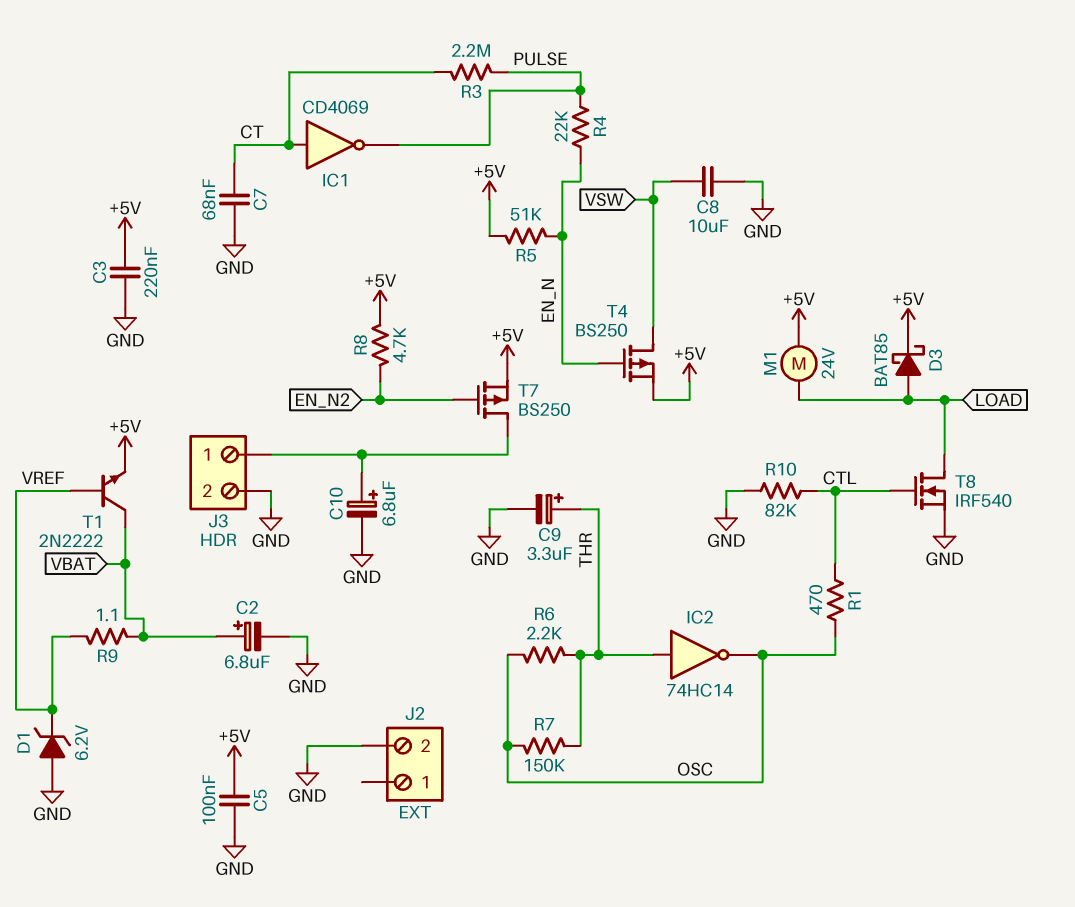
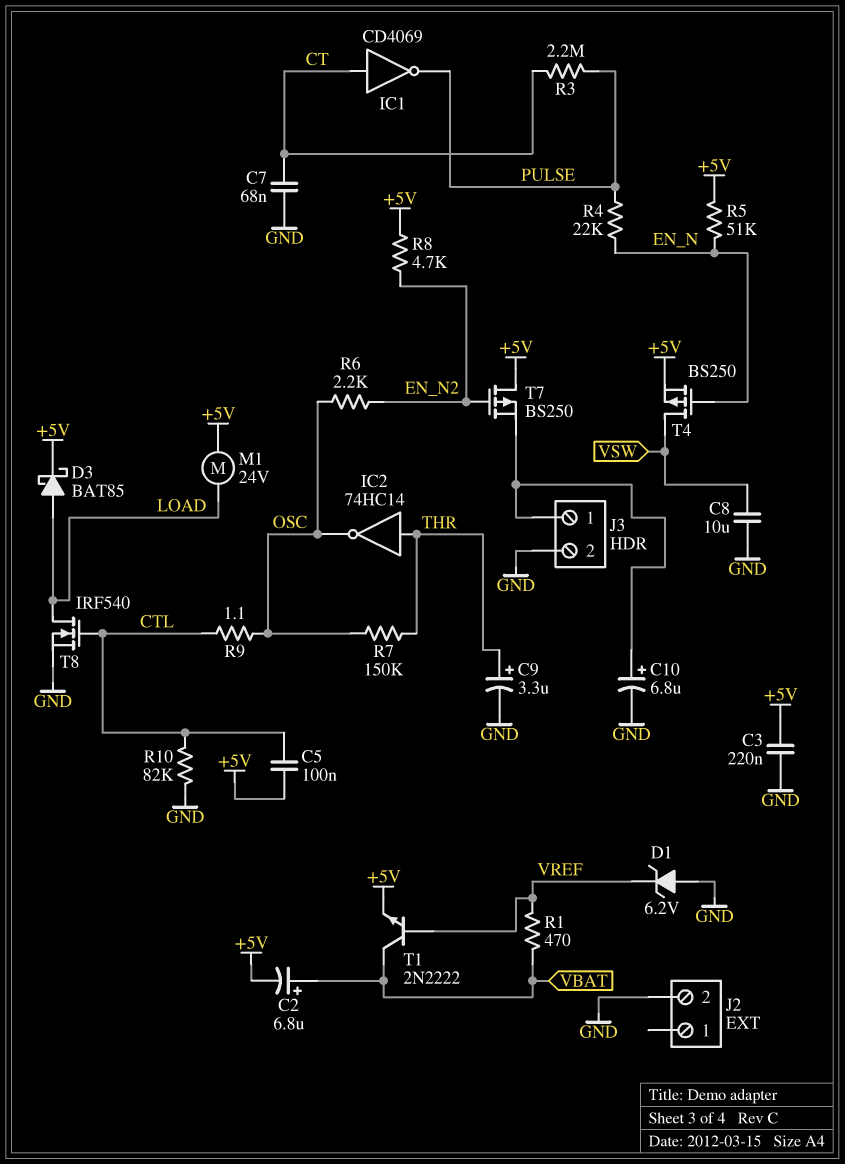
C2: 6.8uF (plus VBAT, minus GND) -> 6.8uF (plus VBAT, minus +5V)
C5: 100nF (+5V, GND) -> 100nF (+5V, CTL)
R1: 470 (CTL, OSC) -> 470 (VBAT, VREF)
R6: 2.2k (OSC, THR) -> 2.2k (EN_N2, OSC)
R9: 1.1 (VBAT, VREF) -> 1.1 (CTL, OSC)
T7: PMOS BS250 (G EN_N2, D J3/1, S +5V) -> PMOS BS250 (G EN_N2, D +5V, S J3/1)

==

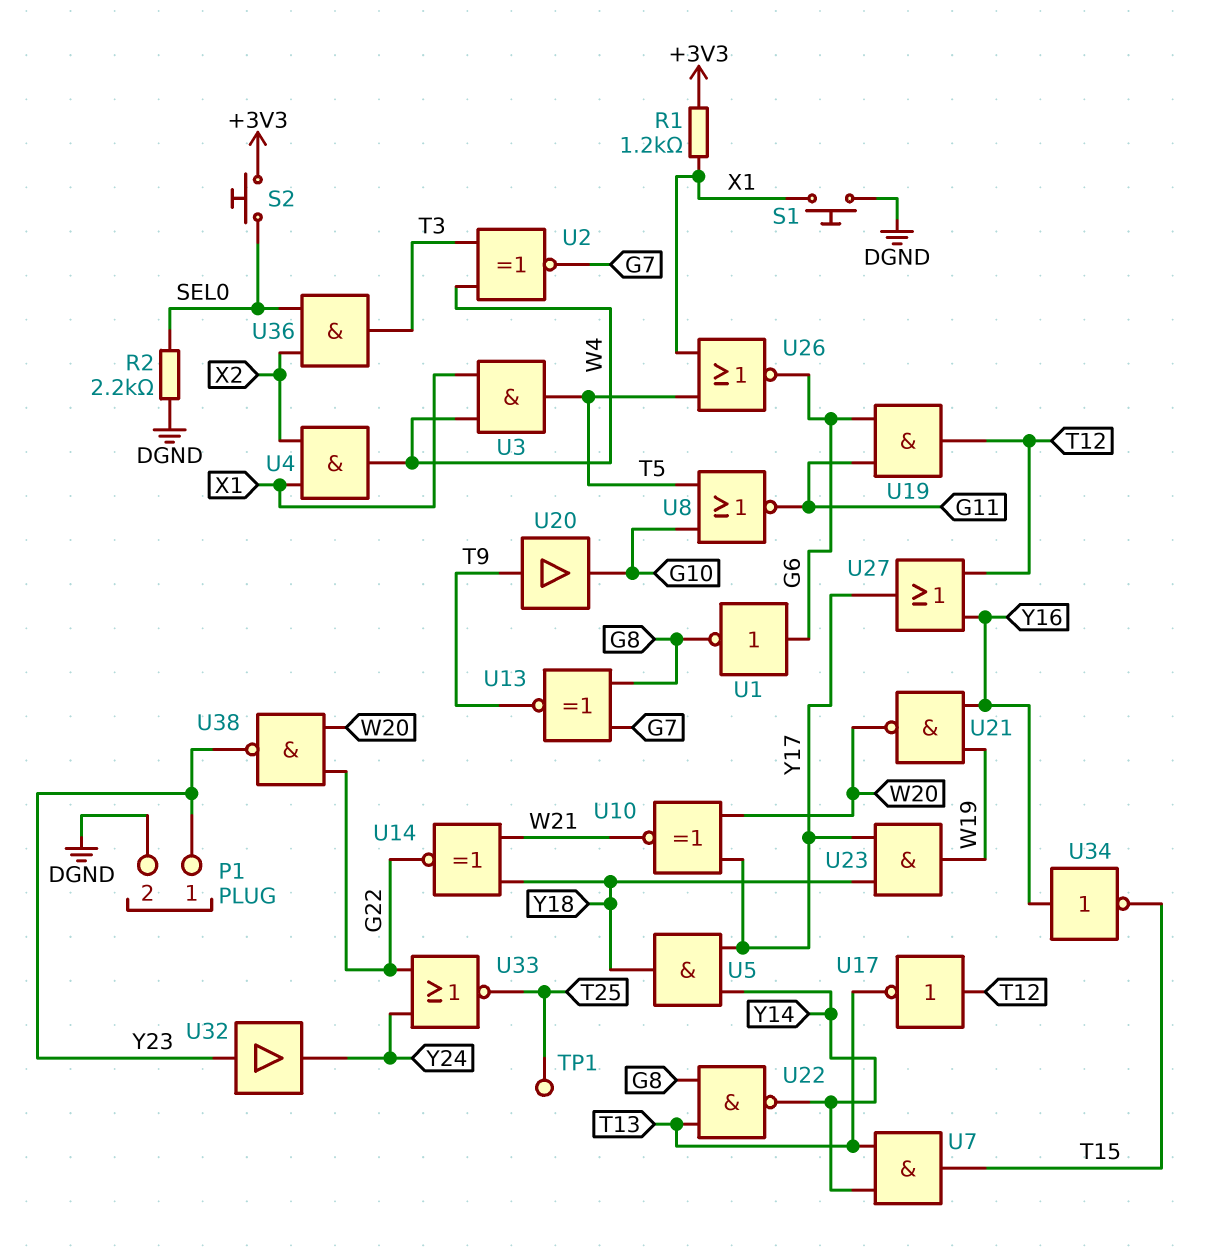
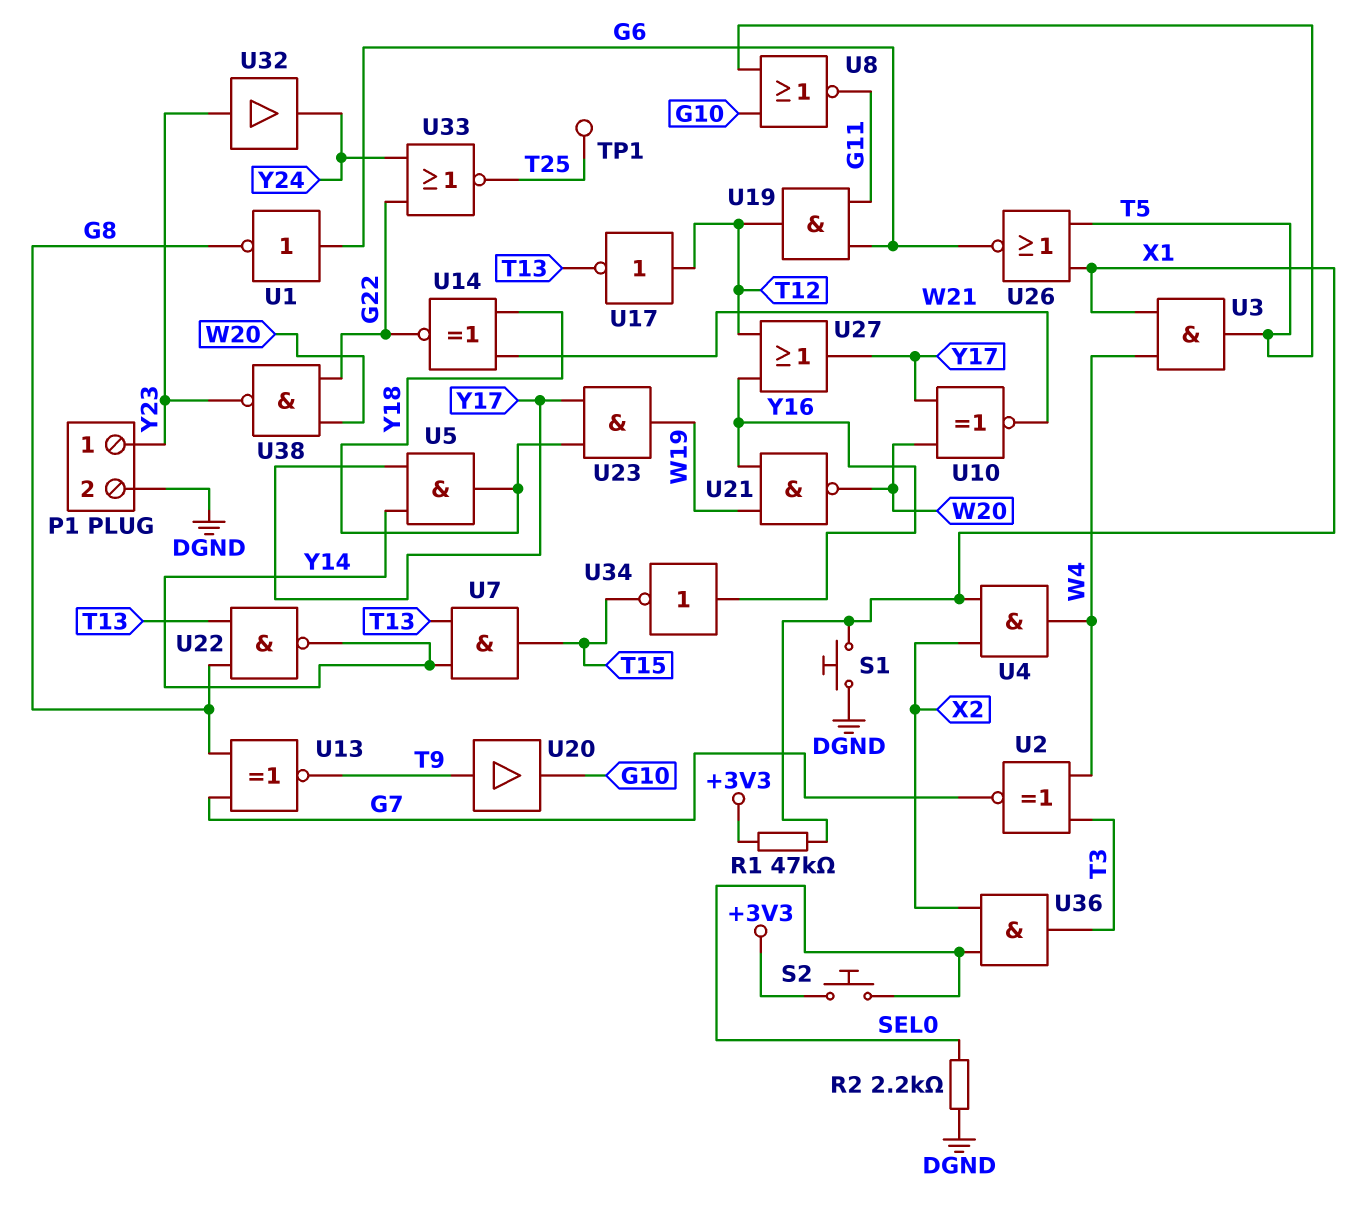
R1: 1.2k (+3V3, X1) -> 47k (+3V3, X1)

**WORK INSTRUCTIONS:**
In the records above, find the line with "C2: 6.8uF (plus"; write out exactly that line and each one after it, stopping after the line with "T7: PMOS BS250".

**EXERCISE SOLUTION:**
C2: 6.8uF (plus VBAT, minus GND) -> 6.8uF (plus VBAT, minus +5V)
C5: 100nF (+5V, GND) -> 100nF (+5V, CTL)
R1: 470 (CTL, OSC) -> 470 (VBAT, VREF)
R6: 2.2k (OSC, THR) -> 2.2k (EN_N2, OSC)
R9: 1.1 (VBAT, VREF) -> 1.1 (CTL, OSC)
T7: PMOS BS250 (G EN_N2, D J3/1, S +5V) -> PMOS BS250 (G EN_N2, D +5V, S J3/1)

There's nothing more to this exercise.